- **Your task**:
In the following material, identify every line holding the string "instances" and return it.

Data items:

________

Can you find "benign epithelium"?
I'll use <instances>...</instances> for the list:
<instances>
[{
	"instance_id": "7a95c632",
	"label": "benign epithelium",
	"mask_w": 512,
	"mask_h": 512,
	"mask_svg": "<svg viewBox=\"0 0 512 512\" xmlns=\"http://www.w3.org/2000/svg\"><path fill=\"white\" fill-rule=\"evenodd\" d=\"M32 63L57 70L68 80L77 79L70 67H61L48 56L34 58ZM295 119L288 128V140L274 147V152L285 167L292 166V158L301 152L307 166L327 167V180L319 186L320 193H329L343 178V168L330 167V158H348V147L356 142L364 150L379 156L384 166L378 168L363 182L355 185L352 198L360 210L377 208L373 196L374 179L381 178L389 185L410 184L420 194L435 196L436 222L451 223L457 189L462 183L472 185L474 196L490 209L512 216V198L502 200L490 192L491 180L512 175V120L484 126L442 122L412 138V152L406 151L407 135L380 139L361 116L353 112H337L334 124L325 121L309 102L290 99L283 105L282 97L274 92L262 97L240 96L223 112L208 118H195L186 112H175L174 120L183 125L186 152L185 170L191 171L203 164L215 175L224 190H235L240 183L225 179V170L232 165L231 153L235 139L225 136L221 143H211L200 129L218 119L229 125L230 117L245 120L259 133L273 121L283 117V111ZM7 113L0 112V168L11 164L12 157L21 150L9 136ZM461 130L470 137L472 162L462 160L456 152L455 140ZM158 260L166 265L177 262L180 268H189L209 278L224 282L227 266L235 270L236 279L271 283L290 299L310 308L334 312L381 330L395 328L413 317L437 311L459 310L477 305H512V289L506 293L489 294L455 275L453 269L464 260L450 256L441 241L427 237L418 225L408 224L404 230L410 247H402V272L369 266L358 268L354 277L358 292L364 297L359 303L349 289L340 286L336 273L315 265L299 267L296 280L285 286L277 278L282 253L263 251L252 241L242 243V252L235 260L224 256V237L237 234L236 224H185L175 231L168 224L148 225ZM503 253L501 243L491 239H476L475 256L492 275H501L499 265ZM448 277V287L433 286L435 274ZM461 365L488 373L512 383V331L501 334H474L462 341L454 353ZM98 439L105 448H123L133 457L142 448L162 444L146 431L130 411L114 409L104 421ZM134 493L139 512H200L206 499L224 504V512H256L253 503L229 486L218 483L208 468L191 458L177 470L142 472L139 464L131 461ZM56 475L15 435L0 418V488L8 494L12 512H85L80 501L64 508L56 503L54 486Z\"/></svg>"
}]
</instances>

________

- **Written answer**:
I'll use <instances>...</instances> for the list:
<instances>
</instances>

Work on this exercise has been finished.